Could you copy exactly the lines below, beginning at the line with "pink brick B3:B6" and stopping after the line with "cyan round brick H5 level", with no pictures?

======

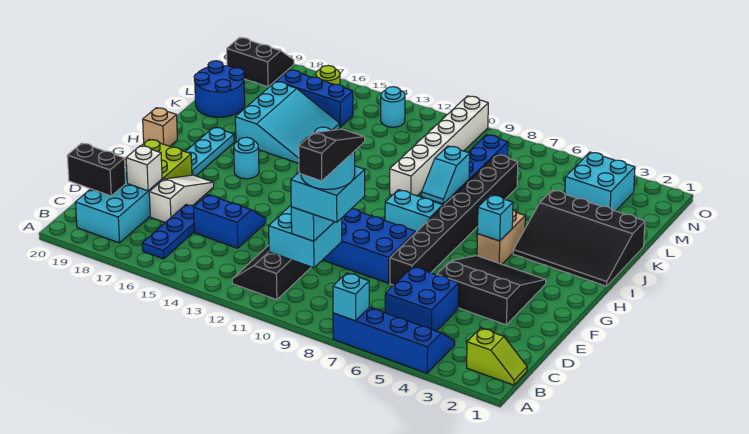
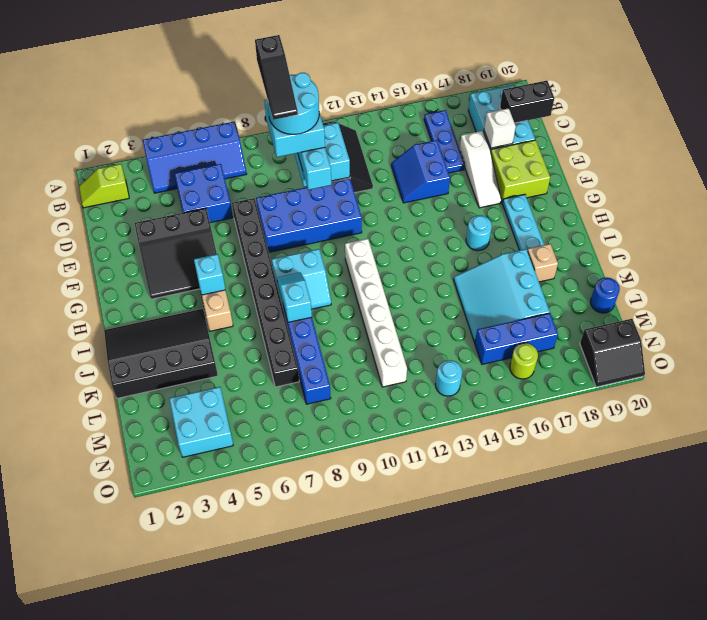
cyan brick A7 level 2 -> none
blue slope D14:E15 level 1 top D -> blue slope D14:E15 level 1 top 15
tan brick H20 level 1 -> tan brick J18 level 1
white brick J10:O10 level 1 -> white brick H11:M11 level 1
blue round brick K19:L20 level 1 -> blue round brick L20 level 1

======

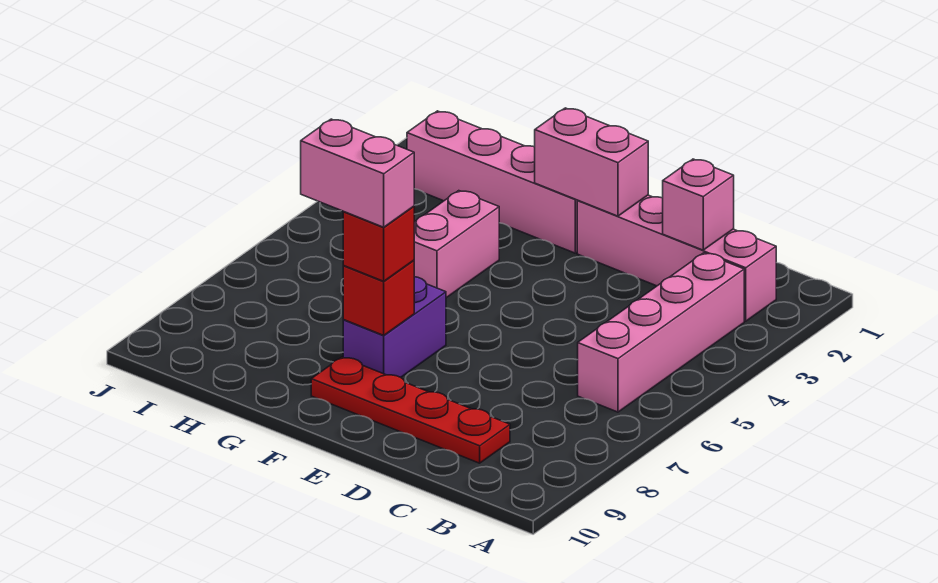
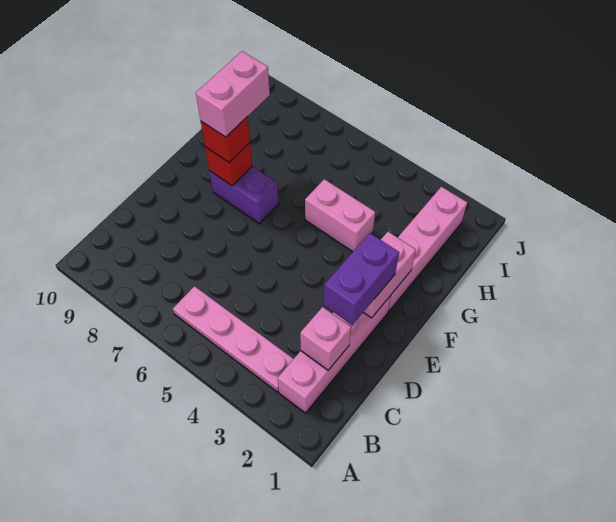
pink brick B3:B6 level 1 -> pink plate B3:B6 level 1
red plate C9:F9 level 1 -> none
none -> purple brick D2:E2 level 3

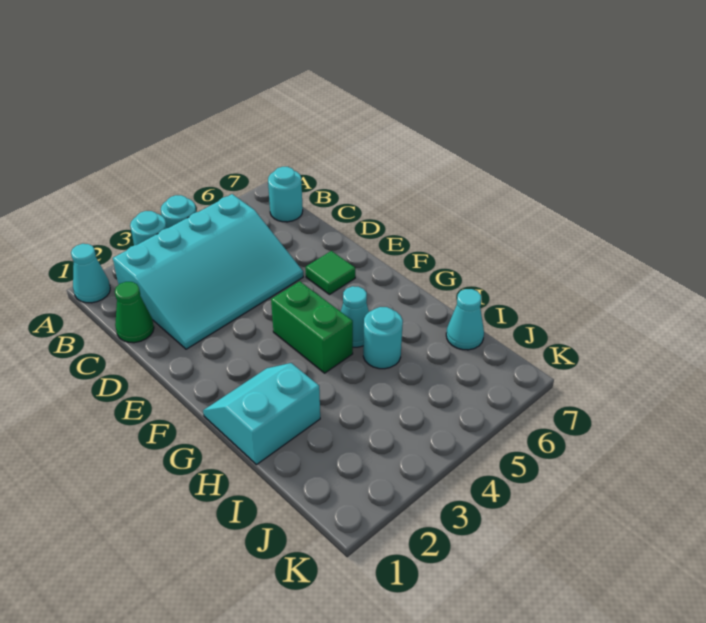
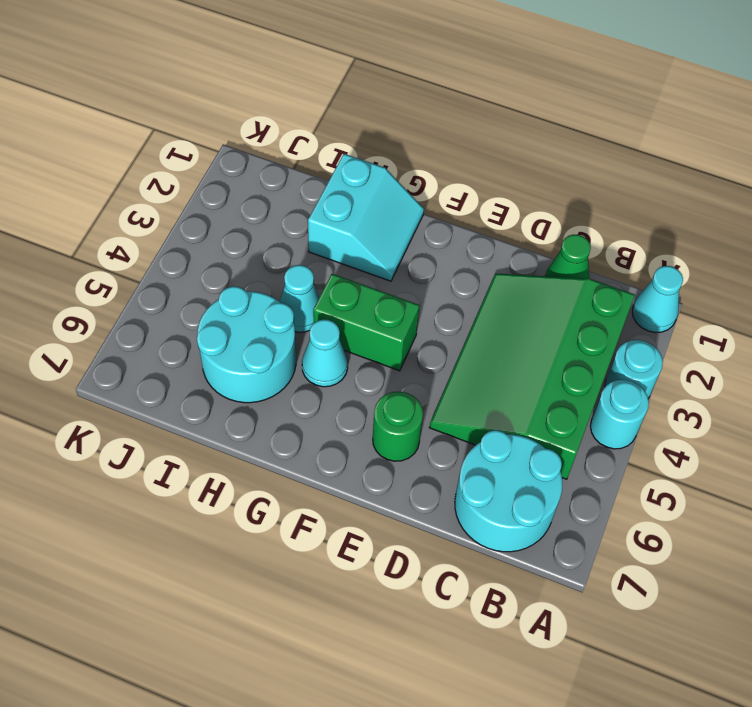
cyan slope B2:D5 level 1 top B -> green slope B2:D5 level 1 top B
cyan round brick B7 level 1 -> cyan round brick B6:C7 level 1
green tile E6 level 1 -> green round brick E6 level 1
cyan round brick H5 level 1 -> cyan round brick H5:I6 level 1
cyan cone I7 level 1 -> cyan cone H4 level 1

======

Result of the task.
pink brick B3:B6 level 1 -> pink plate B3:B6 level 1
red plate C9:F9 level 1 -> none
none -> purple brick D2:E2 level 3

cyan slope B2:D5 level 1 top B -> green slope B2:D5 level 1 top B
cyan round brick B7 level 1 -> cyan round brick B6:C7 level 1
green tile E6 level 1 -> green round brick E6 level 1
cyan round brick H5 level 1 -> cyan round brick H5:I6 level 1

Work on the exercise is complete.